Everything from the top of the data below through the line with "brown circle: moved 2 px right" should be duplicated exactly, and nothing past it.

---*---

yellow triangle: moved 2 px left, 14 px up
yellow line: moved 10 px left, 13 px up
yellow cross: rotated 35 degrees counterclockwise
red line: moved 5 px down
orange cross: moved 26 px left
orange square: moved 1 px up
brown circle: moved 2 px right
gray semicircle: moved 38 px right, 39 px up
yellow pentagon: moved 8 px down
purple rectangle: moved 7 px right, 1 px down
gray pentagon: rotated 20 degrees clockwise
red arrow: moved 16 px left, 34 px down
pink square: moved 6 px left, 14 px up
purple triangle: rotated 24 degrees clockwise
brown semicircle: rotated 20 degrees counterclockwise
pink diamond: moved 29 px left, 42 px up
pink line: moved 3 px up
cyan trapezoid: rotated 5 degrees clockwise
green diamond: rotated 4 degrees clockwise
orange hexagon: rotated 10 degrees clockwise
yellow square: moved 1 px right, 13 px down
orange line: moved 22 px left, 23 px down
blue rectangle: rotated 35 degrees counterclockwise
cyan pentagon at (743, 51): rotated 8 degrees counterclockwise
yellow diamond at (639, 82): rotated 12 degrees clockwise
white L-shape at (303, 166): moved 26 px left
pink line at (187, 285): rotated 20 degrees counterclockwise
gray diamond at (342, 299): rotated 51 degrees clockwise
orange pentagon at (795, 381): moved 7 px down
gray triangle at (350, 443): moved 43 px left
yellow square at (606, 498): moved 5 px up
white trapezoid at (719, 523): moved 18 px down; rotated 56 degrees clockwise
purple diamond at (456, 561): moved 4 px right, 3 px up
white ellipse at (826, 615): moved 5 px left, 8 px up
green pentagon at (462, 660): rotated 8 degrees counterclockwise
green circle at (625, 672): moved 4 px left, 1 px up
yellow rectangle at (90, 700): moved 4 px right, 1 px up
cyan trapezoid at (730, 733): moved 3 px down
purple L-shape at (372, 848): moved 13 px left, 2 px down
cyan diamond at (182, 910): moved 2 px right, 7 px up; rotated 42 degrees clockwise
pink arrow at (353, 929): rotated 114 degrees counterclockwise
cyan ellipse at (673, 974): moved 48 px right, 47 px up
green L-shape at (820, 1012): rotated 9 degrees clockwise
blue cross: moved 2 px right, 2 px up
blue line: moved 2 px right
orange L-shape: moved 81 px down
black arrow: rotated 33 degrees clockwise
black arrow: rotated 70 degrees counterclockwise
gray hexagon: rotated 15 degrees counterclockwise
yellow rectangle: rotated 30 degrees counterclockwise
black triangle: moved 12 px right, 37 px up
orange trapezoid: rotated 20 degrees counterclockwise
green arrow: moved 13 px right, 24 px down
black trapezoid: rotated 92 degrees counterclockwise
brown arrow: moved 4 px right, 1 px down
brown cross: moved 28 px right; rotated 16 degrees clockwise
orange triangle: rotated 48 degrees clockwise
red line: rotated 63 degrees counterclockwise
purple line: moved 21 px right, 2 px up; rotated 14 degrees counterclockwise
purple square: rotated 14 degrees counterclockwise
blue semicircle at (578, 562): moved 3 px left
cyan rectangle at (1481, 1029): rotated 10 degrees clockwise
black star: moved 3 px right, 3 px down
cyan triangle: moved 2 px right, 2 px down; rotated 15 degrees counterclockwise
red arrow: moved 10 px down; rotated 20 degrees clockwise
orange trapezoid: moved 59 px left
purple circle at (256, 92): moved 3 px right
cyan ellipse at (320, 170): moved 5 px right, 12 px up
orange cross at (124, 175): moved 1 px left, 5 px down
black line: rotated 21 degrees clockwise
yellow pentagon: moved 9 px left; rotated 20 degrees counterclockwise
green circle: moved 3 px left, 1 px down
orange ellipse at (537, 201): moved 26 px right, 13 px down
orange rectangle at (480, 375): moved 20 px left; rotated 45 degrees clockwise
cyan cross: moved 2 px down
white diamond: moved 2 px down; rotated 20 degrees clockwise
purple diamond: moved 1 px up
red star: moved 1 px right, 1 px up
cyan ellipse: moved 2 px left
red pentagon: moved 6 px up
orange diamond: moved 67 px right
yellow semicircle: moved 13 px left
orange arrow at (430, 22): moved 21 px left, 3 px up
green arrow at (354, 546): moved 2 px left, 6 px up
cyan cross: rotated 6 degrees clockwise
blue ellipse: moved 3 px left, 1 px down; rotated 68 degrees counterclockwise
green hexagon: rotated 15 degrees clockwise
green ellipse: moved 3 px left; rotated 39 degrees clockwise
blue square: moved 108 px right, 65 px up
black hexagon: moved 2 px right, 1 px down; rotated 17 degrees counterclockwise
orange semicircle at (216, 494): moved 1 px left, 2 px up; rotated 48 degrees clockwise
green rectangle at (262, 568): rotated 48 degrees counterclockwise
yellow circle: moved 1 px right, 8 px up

---*---

• [SOLUTION BELOW]
yellow triangle: moved 2 px left, 14 px up
yellow line: moved 10 px left, 13 px up
yellow cross: rotated 35 degrees counterclockwise
red line: moved 5 px down
orange cross: moved 26 px left
orange square: moved 1 px up
brown circle: moved 2 px right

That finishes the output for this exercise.